The task
Which lines below hold the word "flashlight"? Copy all of them.

___ Material provided

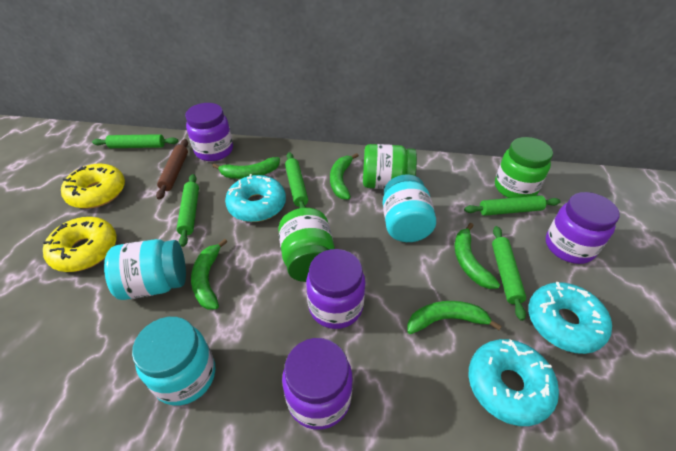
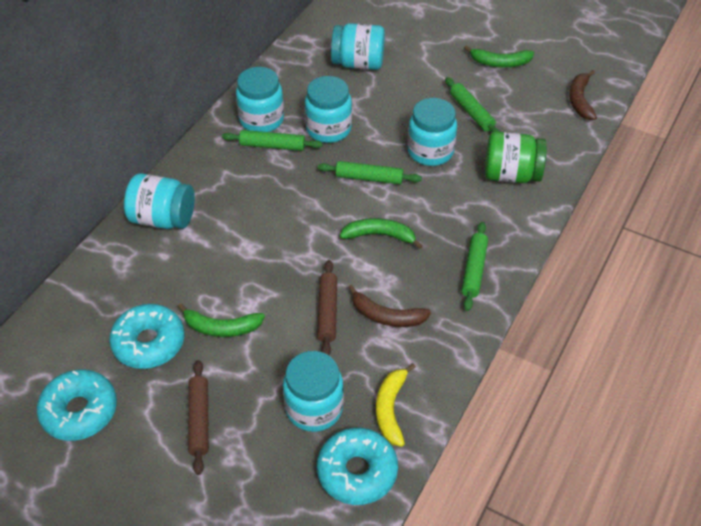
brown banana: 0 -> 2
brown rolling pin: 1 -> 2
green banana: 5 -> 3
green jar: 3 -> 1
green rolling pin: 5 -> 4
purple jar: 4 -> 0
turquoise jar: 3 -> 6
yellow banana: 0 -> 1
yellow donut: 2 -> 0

______
___ Material provided

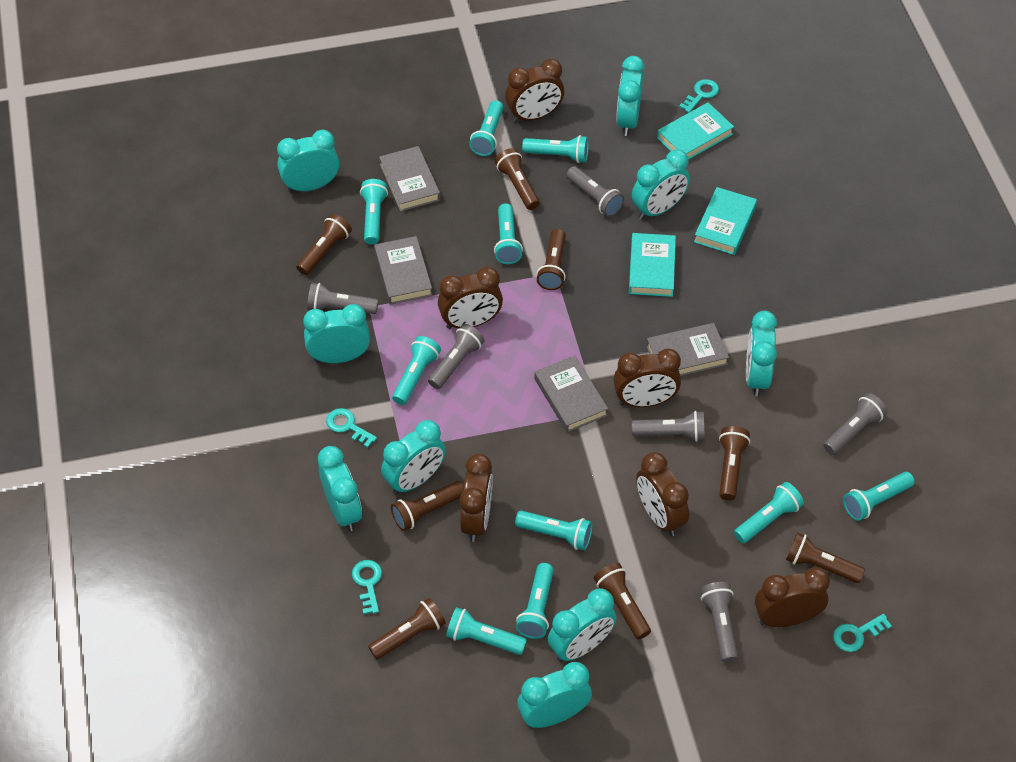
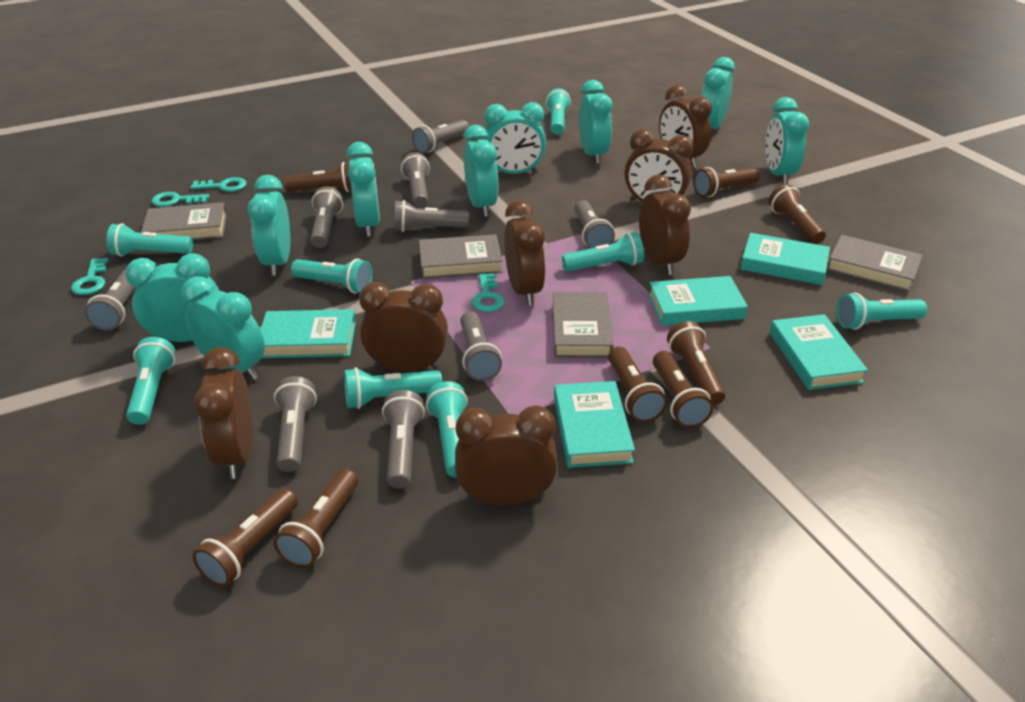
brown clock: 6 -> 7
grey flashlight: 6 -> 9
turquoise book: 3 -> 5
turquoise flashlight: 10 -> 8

______
___ Material provided

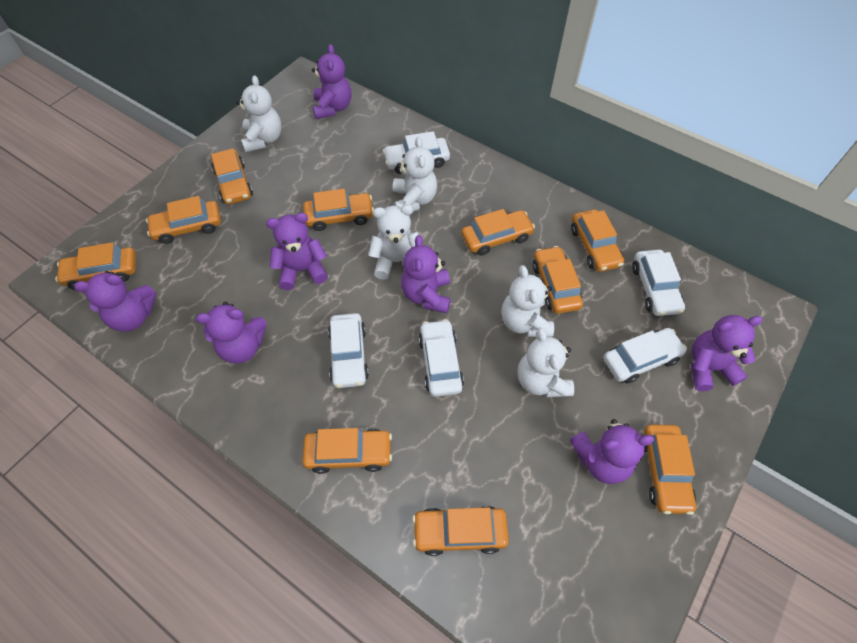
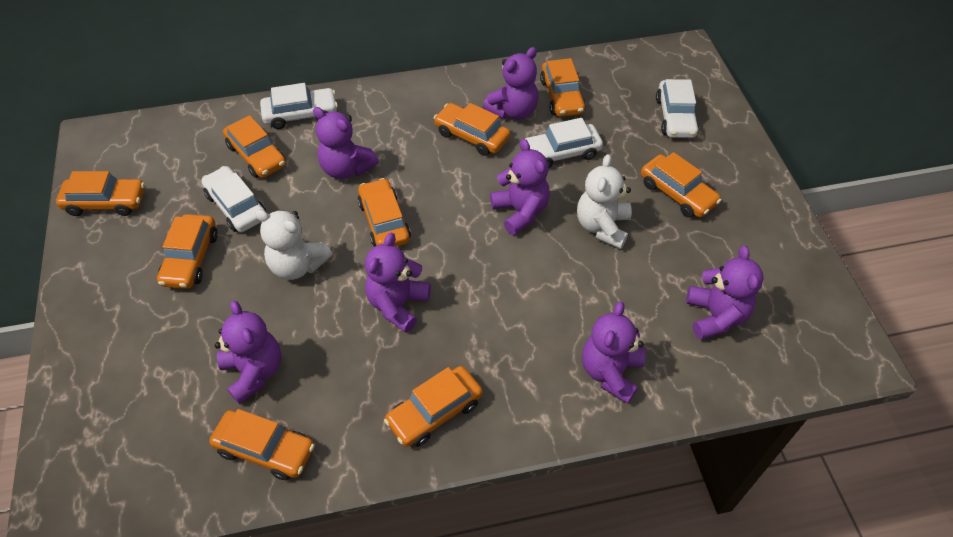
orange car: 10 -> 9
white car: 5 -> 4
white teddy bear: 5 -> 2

______

Your response
grey flashlight: 6 -> 9
turquoise flashlight: 10 -> 8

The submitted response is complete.